Using the data below, return all lines in which "round" appears.

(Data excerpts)
------------------------------------------------

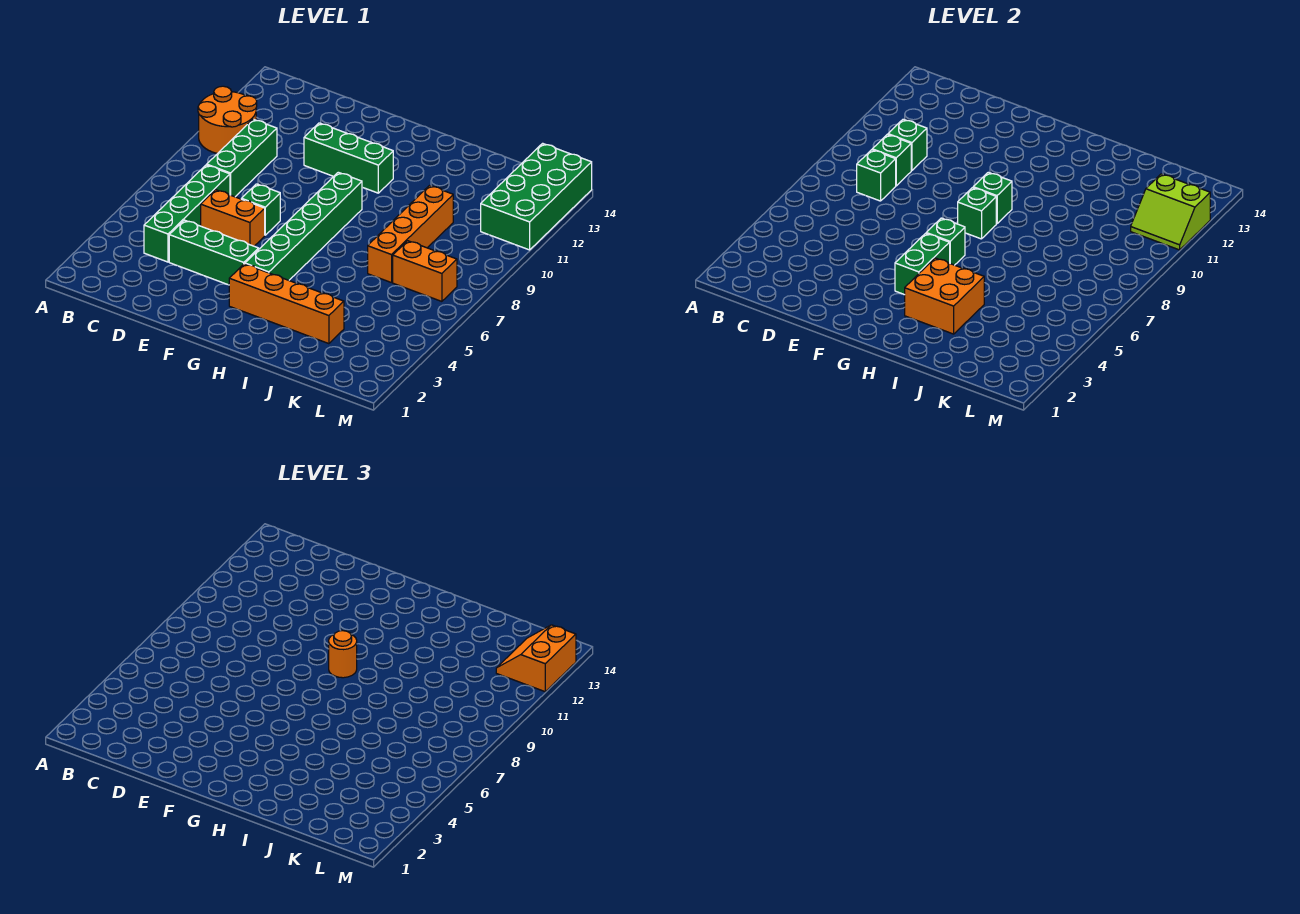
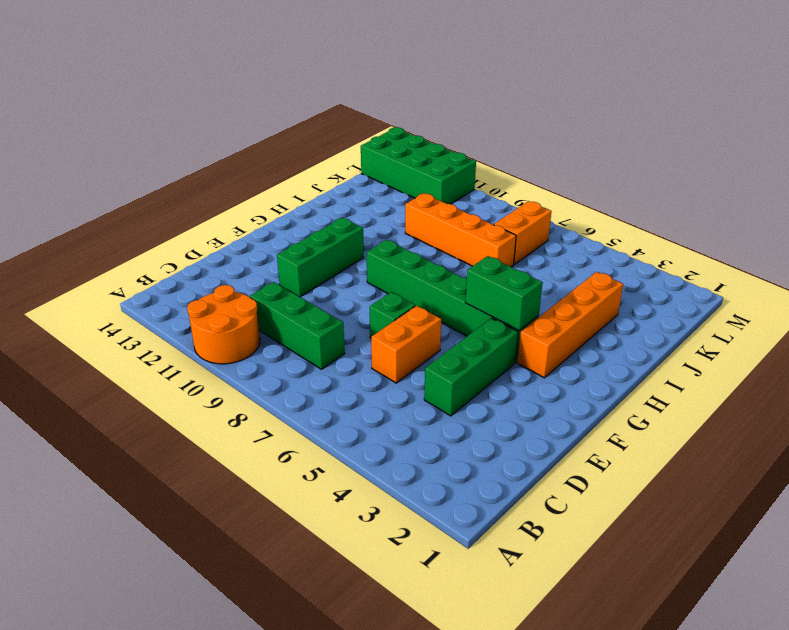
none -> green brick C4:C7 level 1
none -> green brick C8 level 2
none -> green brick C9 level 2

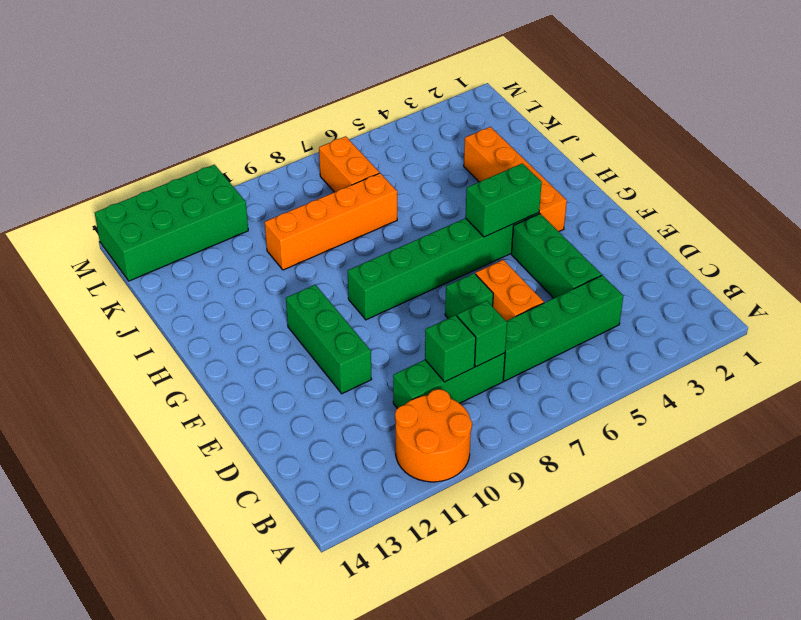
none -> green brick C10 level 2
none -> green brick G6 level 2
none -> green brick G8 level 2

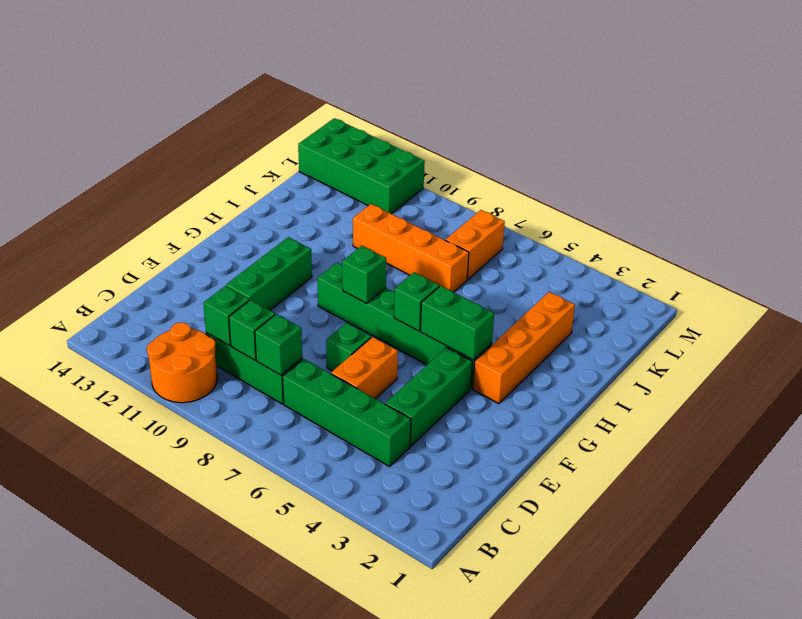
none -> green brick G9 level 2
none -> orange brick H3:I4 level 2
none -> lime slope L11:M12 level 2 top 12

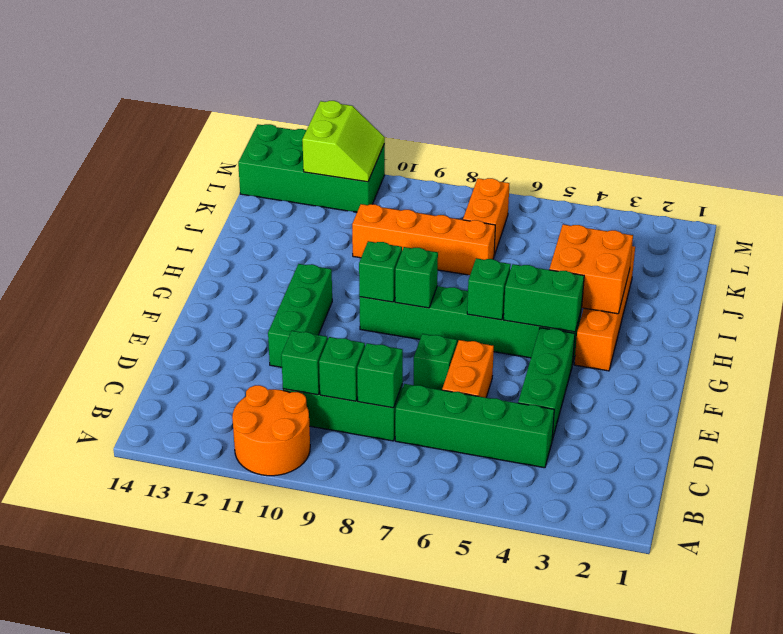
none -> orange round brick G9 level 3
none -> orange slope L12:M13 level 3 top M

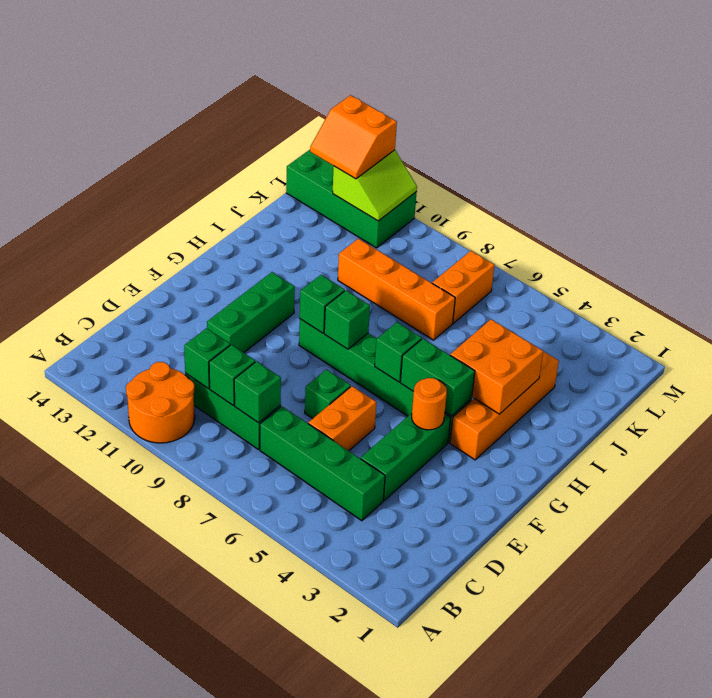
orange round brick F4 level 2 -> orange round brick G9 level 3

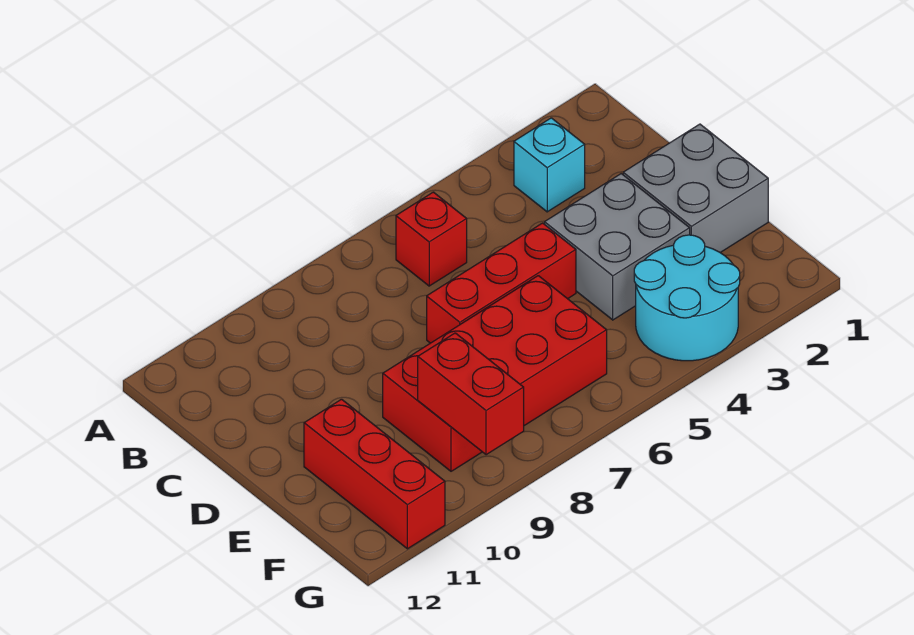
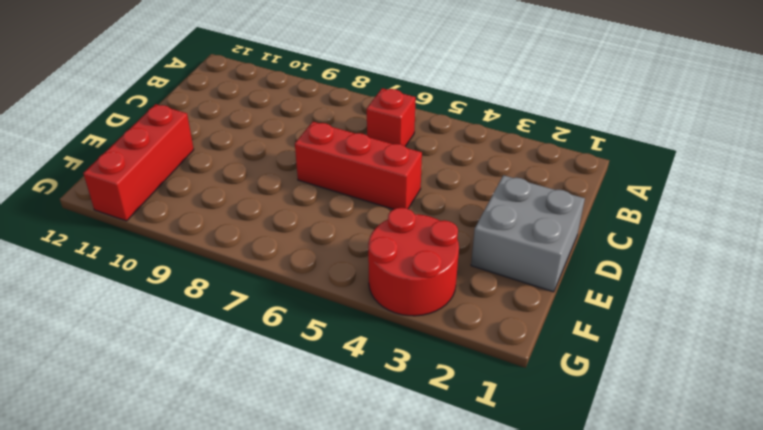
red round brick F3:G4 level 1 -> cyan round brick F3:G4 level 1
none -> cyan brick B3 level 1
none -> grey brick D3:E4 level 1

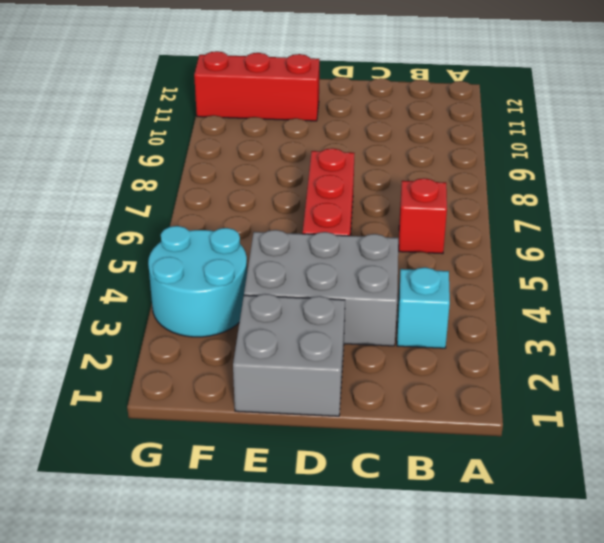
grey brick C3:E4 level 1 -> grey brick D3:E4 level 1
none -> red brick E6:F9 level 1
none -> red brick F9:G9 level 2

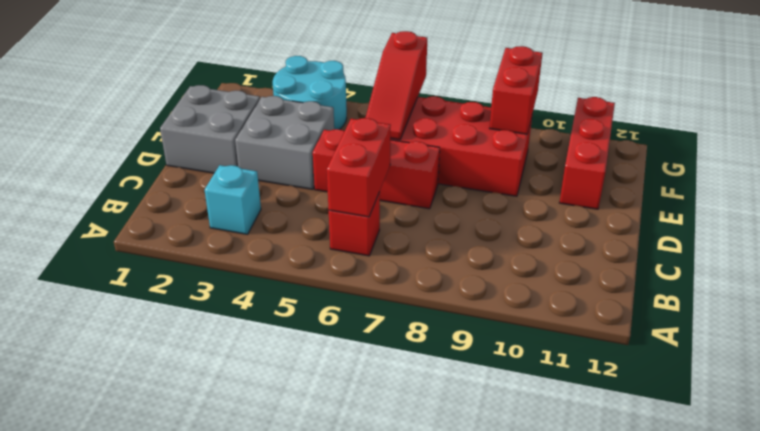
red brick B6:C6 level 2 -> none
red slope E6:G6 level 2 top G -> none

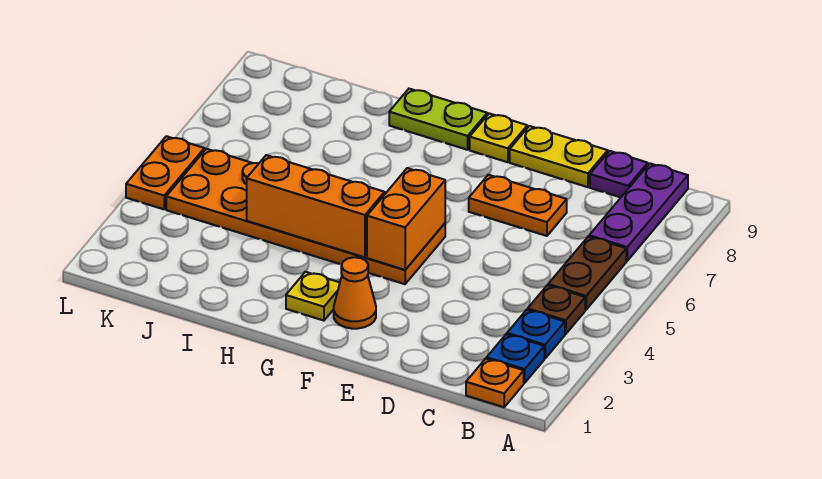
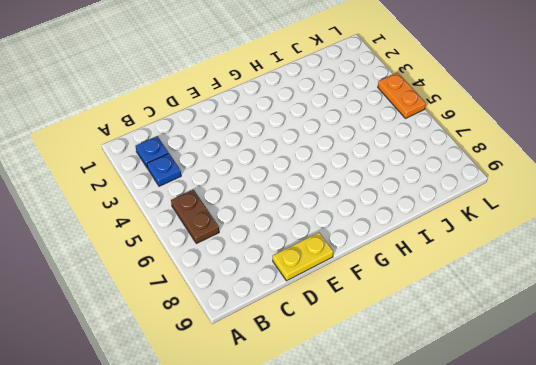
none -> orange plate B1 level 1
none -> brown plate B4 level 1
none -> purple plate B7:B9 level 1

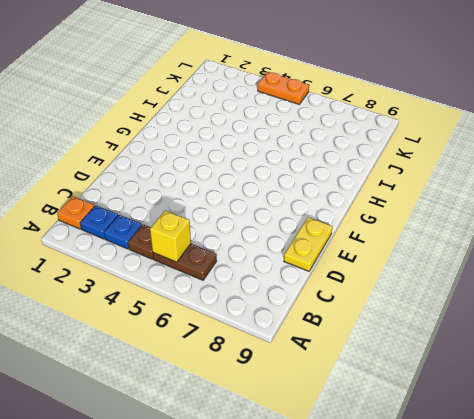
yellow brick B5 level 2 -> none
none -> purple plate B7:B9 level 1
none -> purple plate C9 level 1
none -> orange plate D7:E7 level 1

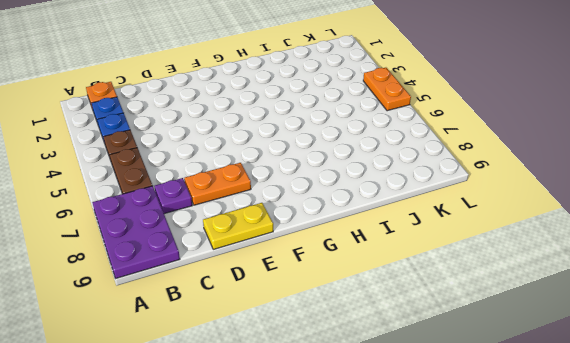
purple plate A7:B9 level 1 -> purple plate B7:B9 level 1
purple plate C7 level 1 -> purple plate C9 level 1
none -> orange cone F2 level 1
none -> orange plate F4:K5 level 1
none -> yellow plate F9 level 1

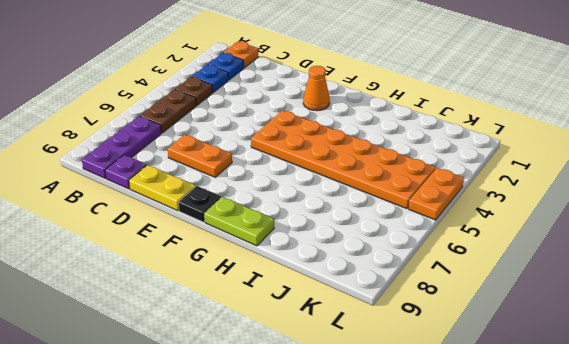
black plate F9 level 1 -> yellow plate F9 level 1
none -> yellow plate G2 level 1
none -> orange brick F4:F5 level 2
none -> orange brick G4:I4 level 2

------------------------------------------------

# Solution
none -> orange round brick G9 level 3
orange round brick F4 level 2 -> orange round brick G9 level 3
red round brick F3:G4 level 1 -> cyan round brick F3:G4 level 1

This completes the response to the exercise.